Task statement: Within the records below is a range that opens at the line with "(320, 389) = (782, 489): turquoise" and closes at the line with "(344, 263) = (263, 231): blue ruler -> none". Return that range word for word, both ends included, and only that range.

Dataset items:
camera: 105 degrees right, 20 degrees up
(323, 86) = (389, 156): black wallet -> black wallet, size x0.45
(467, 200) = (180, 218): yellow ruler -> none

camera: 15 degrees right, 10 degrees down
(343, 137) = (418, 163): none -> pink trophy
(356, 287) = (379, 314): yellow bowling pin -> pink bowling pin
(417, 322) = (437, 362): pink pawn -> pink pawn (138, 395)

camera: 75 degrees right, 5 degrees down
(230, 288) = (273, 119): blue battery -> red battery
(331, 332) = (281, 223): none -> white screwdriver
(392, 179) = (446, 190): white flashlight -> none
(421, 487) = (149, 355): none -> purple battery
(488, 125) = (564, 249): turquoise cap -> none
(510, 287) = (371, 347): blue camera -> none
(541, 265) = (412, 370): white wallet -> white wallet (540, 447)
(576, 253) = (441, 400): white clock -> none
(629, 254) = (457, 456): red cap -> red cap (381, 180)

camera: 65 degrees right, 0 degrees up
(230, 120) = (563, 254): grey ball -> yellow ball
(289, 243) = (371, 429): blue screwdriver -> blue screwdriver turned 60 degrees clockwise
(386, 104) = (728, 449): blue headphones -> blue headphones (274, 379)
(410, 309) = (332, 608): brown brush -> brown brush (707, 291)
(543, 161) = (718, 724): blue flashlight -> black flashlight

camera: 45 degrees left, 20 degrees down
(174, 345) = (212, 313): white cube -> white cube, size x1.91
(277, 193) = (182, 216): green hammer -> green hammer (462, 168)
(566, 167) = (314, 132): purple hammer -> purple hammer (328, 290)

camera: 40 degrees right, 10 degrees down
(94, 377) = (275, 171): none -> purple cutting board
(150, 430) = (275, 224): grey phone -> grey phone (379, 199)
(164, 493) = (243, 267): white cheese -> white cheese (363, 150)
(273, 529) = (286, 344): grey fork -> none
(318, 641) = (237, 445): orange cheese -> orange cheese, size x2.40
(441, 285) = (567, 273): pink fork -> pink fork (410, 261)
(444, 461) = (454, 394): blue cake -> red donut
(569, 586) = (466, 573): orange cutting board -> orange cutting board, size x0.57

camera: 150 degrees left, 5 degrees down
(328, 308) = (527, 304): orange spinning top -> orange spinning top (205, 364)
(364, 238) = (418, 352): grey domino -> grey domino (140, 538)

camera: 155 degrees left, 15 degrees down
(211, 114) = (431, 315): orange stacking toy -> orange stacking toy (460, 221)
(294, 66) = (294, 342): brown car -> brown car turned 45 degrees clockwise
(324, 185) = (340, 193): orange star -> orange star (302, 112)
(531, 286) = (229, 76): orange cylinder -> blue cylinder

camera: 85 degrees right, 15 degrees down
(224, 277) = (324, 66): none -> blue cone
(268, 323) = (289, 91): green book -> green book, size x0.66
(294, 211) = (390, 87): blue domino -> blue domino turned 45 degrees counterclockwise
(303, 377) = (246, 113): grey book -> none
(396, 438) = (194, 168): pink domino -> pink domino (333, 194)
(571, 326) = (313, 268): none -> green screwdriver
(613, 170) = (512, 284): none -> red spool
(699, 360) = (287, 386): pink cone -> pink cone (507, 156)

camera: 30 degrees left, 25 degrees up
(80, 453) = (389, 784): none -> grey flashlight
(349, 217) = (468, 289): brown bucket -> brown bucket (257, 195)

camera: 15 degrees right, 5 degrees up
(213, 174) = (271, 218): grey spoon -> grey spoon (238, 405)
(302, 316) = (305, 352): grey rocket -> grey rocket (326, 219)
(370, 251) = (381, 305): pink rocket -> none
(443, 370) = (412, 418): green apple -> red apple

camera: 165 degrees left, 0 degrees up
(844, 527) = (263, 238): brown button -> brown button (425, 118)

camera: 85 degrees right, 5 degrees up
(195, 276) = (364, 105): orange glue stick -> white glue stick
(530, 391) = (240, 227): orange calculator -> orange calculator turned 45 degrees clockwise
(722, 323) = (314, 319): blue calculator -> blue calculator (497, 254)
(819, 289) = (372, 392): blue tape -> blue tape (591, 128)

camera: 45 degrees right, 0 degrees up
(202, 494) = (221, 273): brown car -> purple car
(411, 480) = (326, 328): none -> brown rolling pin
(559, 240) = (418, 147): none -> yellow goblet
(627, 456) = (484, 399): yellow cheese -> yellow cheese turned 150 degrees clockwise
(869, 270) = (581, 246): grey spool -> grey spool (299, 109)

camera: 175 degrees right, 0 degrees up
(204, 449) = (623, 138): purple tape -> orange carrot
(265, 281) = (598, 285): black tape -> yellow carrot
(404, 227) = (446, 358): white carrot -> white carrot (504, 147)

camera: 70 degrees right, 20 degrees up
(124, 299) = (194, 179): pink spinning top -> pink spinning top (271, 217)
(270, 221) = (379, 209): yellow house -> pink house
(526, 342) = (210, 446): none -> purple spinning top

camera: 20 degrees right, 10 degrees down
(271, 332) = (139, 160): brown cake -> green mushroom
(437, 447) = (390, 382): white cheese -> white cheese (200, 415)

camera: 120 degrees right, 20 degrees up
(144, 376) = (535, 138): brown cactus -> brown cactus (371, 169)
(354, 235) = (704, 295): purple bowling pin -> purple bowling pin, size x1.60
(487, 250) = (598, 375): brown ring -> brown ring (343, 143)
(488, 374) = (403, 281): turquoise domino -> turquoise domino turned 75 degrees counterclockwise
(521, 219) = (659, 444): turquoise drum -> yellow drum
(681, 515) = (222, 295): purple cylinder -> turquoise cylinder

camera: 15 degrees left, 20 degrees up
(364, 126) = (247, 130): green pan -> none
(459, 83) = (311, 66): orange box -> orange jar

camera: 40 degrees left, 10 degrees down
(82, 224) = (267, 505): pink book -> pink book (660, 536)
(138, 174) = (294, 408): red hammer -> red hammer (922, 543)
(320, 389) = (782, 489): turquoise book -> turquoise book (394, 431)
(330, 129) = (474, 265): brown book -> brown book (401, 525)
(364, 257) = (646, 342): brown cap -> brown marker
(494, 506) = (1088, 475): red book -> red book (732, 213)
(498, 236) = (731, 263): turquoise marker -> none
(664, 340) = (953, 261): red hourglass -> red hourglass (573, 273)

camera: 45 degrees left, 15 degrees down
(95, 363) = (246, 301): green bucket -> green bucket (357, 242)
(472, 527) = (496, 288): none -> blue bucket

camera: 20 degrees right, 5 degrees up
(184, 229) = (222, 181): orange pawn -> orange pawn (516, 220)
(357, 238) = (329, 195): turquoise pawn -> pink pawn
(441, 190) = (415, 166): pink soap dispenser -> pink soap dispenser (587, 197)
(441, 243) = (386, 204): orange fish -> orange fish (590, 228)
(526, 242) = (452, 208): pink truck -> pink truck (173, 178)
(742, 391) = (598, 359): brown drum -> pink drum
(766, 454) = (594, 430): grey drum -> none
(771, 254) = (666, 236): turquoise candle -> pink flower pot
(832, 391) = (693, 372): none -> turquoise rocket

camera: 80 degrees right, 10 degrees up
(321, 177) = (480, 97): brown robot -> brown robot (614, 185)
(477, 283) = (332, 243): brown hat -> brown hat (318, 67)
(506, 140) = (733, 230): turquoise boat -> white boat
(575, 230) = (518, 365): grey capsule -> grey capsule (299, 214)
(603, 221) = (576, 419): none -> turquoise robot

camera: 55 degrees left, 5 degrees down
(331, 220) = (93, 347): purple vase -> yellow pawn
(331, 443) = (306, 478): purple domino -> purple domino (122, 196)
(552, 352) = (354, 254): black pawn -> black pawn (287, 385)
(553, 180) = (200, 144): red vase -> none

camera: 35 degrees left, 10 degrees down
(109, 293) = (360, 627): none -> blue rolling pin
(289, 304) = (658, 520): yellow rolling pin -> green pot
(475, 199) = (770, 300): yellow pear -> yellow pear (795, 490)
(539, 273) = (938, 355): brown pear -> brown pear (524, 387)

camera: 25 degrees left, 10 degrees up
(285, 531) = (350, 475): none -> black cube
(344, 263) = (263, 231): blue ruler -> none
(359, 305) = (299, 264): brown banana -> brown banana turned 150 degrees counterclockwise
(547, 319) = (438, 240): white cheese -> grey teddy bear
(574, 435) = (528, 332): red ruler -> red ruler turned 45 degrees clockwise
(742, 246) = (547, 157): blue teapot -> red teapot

Solution to this task:
(320, 389) = (782, 489): turquoise book -> turquoise book (394, 431)
(330, 129) = (474, 265): brown book -> brown book (401, 525)
(364, 257) = (646, 342): brown cap -> brown marker
(494, 506) = (1088, 475): red book -> red book (732, 213)
(498, 236) = (731, 263): turquoise marker -> none
(664, 340) = (953, 261): red hourglass -> red hourglass (573, 273)

camera: 45 degrees left, 15 degrees down
(95, 363) = (246, 301): green bucket -> green bucket (357, 242)
(472, 527) = (496, 288): none -> blue bucket

camera: 20 degrees right, 5 degrees up
(184, 229) = (222, 181): orange pawn -> orange pawn (516, 220)
(357, 238) = (329, 195): turquoise pawn -> pink pawn
(441, 190) = (415, 166): pink soap dispenser -> pink soap dispenser (587, 197)
(441, 243) = (386, 204): orange fish -> orange fish (590, 228)
(526, 242) = (452, 208): pink truck -> pink truck (173, 178)
(742, 391) = (598, 359): brown drum -> pink drum
(766, 454) = (594, 430): grey drum -> none
(771, 254) = (666, 236): turquoise candle -> pink flower pot
(832, 391) = (693, 372): none -> turquoise rocket

camera: 80 degrees right, 10 degrees up
(321, 177) = (480, 97): brown robot -> brown robot (614, 185)
(477, 283) = (332, 243): brown hat -> brown hat (318, 67)
(506, 140) = (733, 230): turquoise boat -> white boat
(575, 230) = (518, 365): grey capsule -> grey capsule (299, 214)
(603, 221) = (576, 419): none -> turquoise robot

camera: 55 degrees left, 5 degrees down
(331, 220) = (93, 347): purple vase -> yellow pawn
(331, 443) = (306, 478): purple domino -> purple domino (122, 196)
(552, 352) = (354, 254): black pawn -> black pawn (287, 385)
(553, 180) = (200, 144): red vase -> none

camera: 35 degrees left, 10 degrees down
(109, 293) = (360, 627): none -> blue rolling pin
(289, 304) = (658, 520): yellow rolling pin -> green pot
(475, 199) = (770, 300): yellow pear -> yellow pear (795, 490)
(539, 273) = (938, 355): brown pear -> brown pear (524, 387)

camera: 25 degrees left, 10 degrees up
(285, 531) = (350, 475): none -> black cube
(344, 263) = (263, 231): blue ruler -> none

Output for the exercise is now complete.